◆ **Task objective**
Only the lines running from the line with "(554, 316) = (435, 288): green" to the end of the records below belong in the answer, each copied exactly.

(Data items)

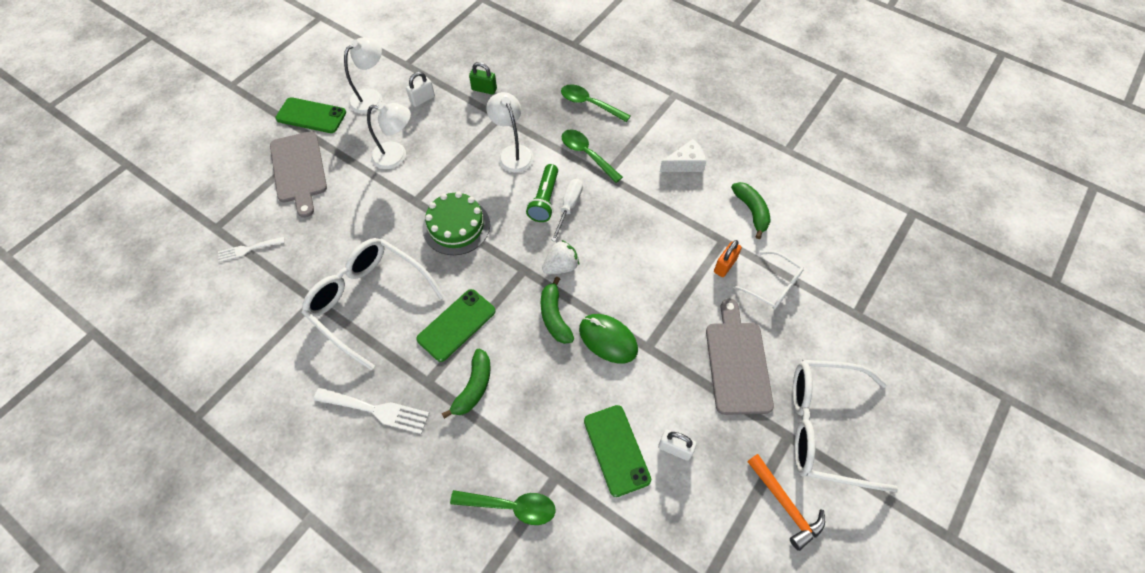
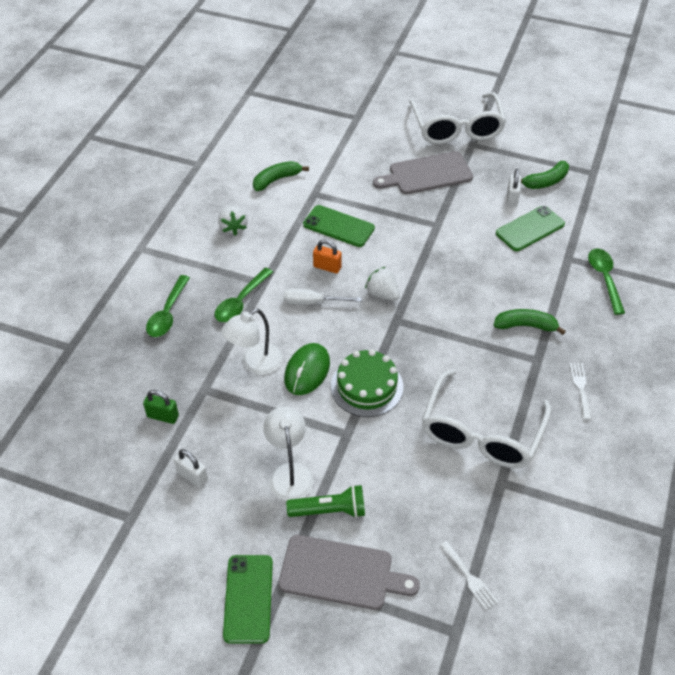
camera: 105 degrees left, 10 degrees down
(299, 170) = (341, 573): grey cutting board -> grey cutting board turned 45 degrees clockwise
(371, 97) = (200, 536): white lamp -> none
(376, 410) = (580, 388): white fork -> white fork, size x0.63
(456, 325) = (474, 354): green phone -> green phone (338, 226)
(484, 89) = (163, 416): green padlock -> green padlock turned 75 degrees counterclockwise
(544, 200) = (309, 323): green flashlight -> green flashlight (330, 510)
(554, 316) = (435, 288): green banana -> green banana (545, 181)
(608, 339) = (441, 249): green mouse -> green mouse (307, 371)
(685, 164) = (233, 228): white cheese -> white strawberry
(725, 265) = (340, 190): orange padlock -> orange padlock (327, 267)
(772, 286) = (349, 161): white glasses -> none
(785, 504) = (521, 142): orange hammer -> none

◆ **Solved problem**
(554, 316) = (435, 288): green banana -> green banana (545, 181)
(608, 339) = (441, 249): green mouse -> green mouse (307, 371)
(685, 164) = (233, 228): white cheese -> white strawberry
(725, 265) = (340, 190): orange padlock -> orange padlock (327, 267)
(772, 286) = (349, 161): white glasses -> none
(785, 504) = (521, 142): orange hammer -> none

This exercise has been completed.